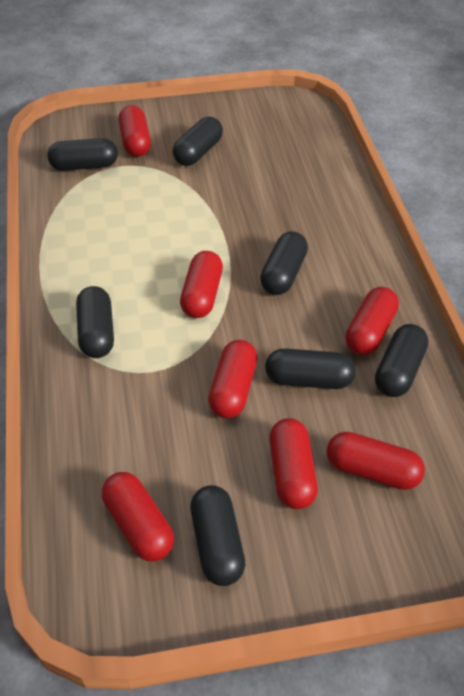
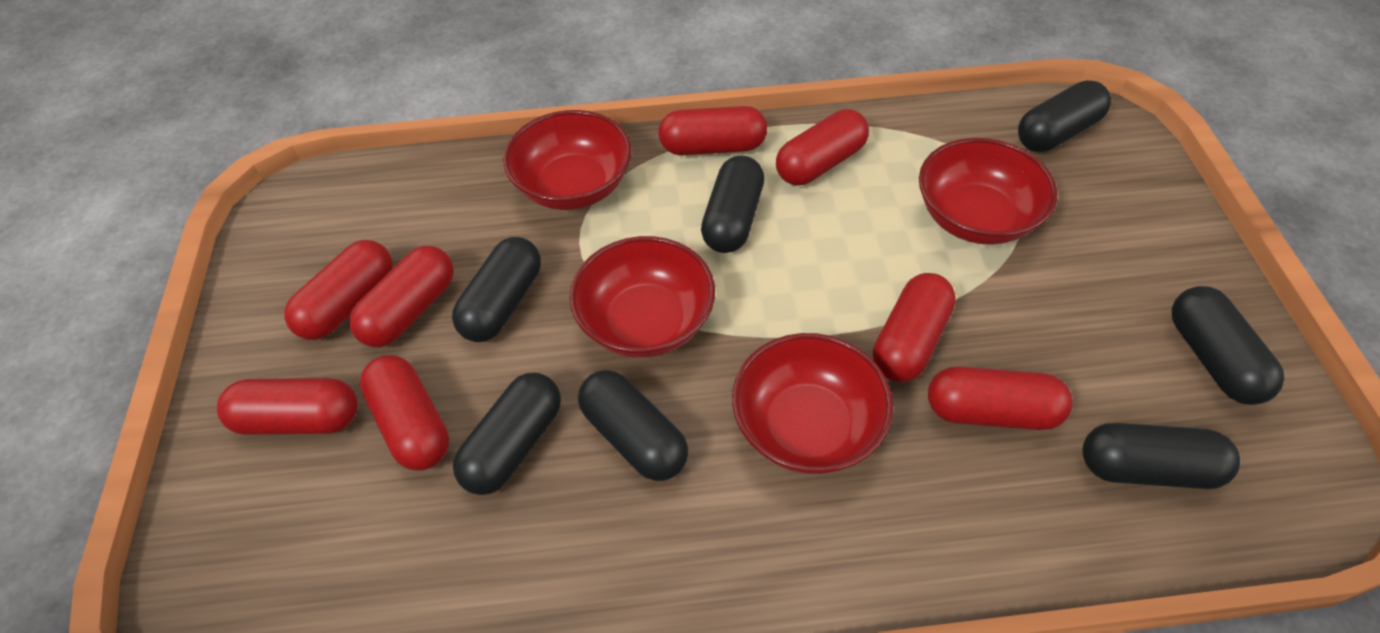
red bowl: 0 -> 4
red capsule: 7 -> 8

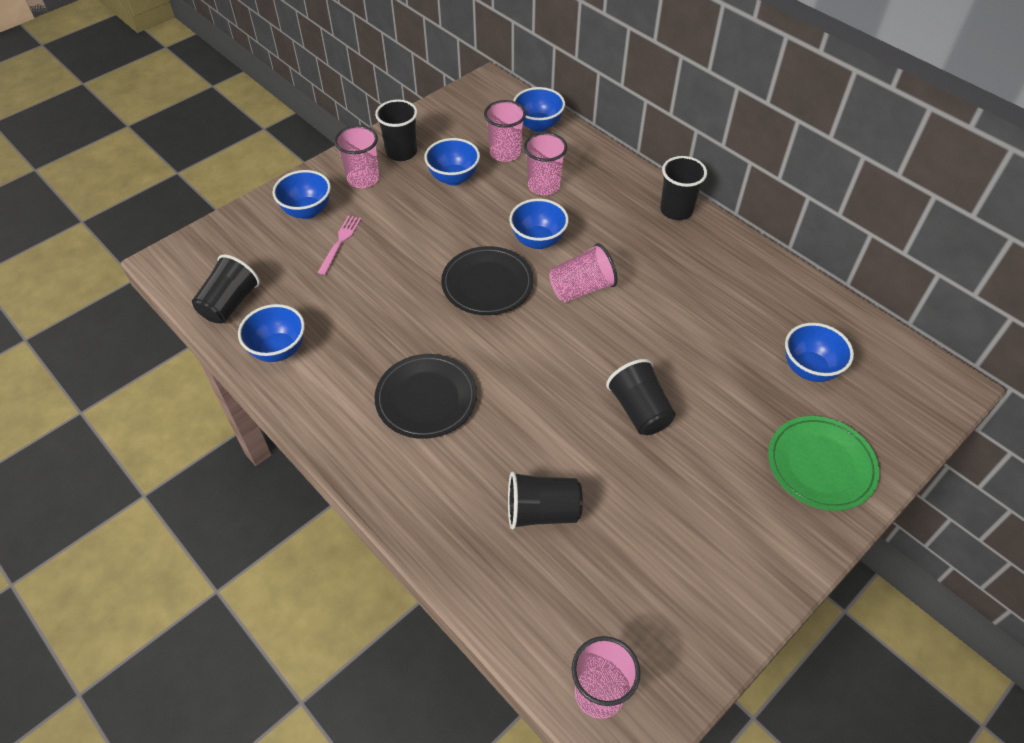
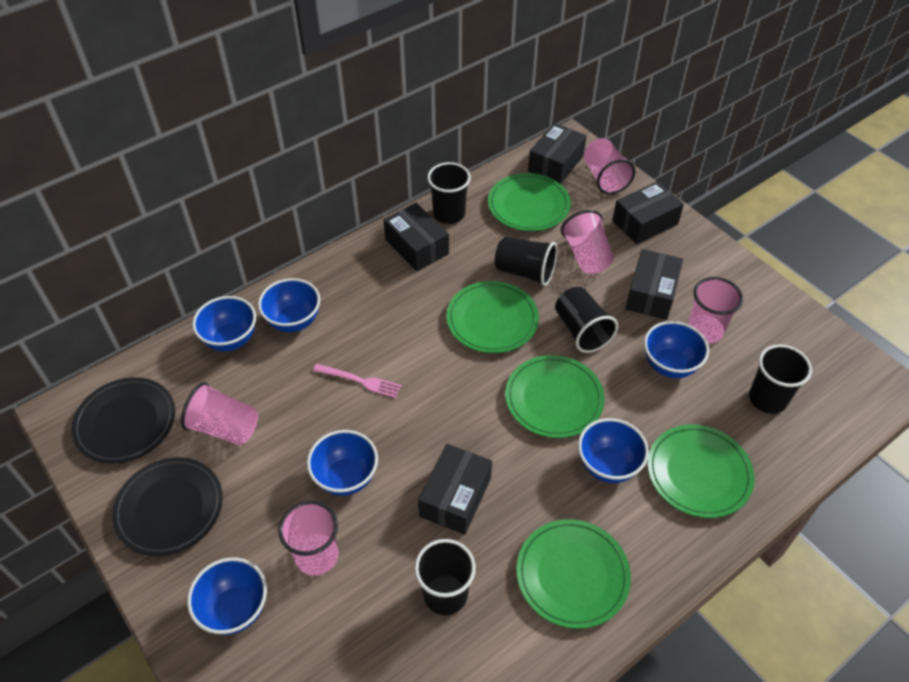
black box: 0 -> 5
green plate: 1 -> 5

Work required:
Your copy should hold each line above exactly and no pictures at all.

Response to the exercise:
red bowl: 0 -> 4
red capsule: 7 -> 8

black box: 0 -> 5
green plate: 1 -> 5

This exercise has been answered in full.